| Activity |
Repeat every entry below exactly.

Revision comparison data
○ ○ ○ ○ ○ ○ ○

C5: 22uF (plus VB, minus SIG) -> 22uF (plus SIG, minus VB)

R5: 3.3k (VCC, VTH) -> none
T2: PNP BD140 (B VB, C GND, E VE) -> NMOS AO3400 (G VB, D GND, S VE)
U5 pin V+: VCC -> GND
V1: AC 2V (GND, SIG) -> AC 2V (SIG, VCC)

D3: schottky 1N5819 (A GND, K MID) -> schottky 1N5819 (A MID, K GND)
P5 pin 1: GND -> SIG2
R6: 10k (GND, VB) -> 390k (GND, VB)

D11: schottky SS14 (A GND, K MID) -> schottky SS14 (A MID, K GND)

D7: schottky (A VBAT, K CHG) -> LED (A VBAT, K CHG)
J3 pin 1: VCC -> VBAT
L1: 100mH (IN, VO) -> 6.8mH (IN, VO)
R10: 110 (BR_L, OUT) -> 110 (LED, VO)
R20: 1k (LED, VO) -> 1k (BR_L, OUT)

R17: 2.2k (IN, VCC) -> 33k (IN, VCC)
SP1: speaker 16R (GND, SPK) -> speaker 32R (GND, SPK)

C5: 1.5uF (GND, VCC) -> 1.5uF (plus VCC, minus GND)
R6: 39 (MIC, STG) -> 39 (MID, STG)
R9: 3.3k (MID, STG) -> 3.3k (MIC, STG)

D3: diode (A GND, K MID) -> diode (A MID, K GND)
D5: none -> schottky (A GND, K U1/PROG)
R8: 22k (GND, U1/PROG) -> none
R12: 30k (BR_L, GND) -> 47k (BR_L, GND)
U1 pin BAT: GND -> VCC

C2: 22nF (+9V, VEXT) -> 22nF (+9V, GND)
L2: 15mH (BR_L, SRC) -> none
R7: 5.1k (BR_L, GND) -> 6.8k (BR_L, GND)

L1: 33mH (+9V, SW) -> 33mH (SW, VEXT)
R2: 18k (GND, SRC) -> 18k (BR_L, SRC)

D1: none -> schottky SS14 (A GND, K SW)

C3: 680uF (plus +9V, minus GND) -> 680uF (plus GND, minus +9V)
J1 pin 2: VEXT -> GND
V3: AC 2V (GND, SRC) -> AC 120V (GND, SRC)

○ ○ ○ ○ ○ ○ ○

| Output below |
C5: 22uF (plus VB, minus SIG) -> 22uF (plus SIG, minus VB)

R5: 3.3k (VCC, VTH) -> none
T2: PNP BD140 (B VB, C GND, E VE) -> NMOS AO3400 (G VB, D GND, S VE)
U5 pin V+: VCC -> GND
V1: AC 2V (GND, SIG) -> AC 2V (SIG, VCC)

D3: schottky 1N5819 (A GND, K MID) -> schottky 1N5819 (A MID, K GND)
P5 pin 1: GND -> SIG2
R6: 10k (GND, VB) -> 390k (GND, VB)

D11: schottky SS14 (A GND, K MID) -> schottky SS14 (A MID, K GND)

D7: schottky (A VBAT, K CHG) -> LED (A VBAT, K CHG)
J3 pin 1: VCC -> VBAT
L1: 100mH (IN, VO) -> 6.8mH (IN, VO)
R10: 110 (BR_L, OUT) -> 110 (LED, VO)
R20: 1k (LED, VO) -> 1k (BR_L, OUT)

R17: 2.2k (IN, VCC) -> 33k (IN, VCC)
SP1: speaker 16R (GND, SPK) -> speaker 32R (GND, SPK)

C5: 1.5uF (GND, VCC) -> 1.5uF (plus VCC, minus GND)
R6: 39 (MIC, STG) -> 39 (MID, STG)
R9: 3.3k (MID, STG) -> 3.3k (MIC, STG)

D3: diode (A GND, K MID) -> diode (A MID, K GND)
D5: none -> schottky (A GND, K U1/PROG)
R8: 22k (GND, U1/PROG) -> none
R12: 30k (BR_L, GND) -> 47k (BR_L, GND)
U1 pin BAT: GND -> VCC

C2: 22nF (+9V, VEXT) -> 22nF (+9V, GND)
L2: 15mH (BR_L, SRC) -> none
R7: 5.1k (BR_L, GND) -> 6.8k (BR_L, GND)

L1: 33mH (+9V, SW) -> 33mH (SW, VEXT)
R2: 18k (GND, SRC) -> 18k (BR_L, SRC)

D1: none -> schottky SS14 (A GND, K SW)

C3: 680uF (plus +9V, minus GND) -> 680uF (plus GND, minus +9V)
J1 pin 2: VEXT -> GND
V3: AC 2V (GND, SRC) -> AC 120V (GND, SRC)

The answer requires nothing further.